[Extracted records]
-*-*-

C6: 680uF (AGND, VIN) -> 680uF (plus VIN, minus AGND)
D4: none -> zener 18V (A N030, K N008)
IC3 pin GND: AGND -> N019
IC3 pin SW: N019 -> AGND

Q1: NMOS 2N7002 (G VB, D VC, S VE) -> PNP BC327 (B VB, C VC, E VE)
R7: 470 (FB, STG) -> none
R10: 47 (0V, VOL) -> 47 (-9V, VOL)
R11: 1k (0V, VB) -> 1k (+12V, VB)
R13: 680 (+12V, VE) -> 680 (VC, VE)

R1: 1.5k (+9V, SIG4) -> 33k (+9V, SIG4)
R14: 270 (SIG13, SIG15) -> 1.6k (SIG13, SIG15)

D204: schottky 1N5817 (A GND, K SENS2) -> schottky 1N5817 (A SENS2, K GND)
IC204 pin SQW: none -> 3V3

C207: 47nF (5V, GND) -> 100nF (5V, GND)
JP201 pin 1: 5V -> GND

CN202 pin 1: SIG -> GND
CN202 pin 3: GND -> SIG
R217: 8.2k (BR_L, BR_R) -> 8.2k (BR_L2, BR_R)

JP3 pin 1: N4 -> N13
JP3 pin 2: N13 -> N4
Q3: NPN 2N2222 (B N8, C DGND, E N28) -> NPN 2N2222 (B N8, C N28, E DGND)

-*-*-

Find "CN202 pin 3: GND -> SIG" in the entries above, then repeat its line and all lines after it exactly, down to the last line.

CN202 pin 3: GND -> SIG
R217: 8.2k (BR_L, BR_R) -> 8.2k (BR_L2, BR_R)

JP3 pin 1: N4 -> N13
JP3 pin 2: N13 -> N4
Q3: NPN 2N2222 (B N8, C DGND, E N28) -> NPN 2N2222 (B N8, C N28, E DGND)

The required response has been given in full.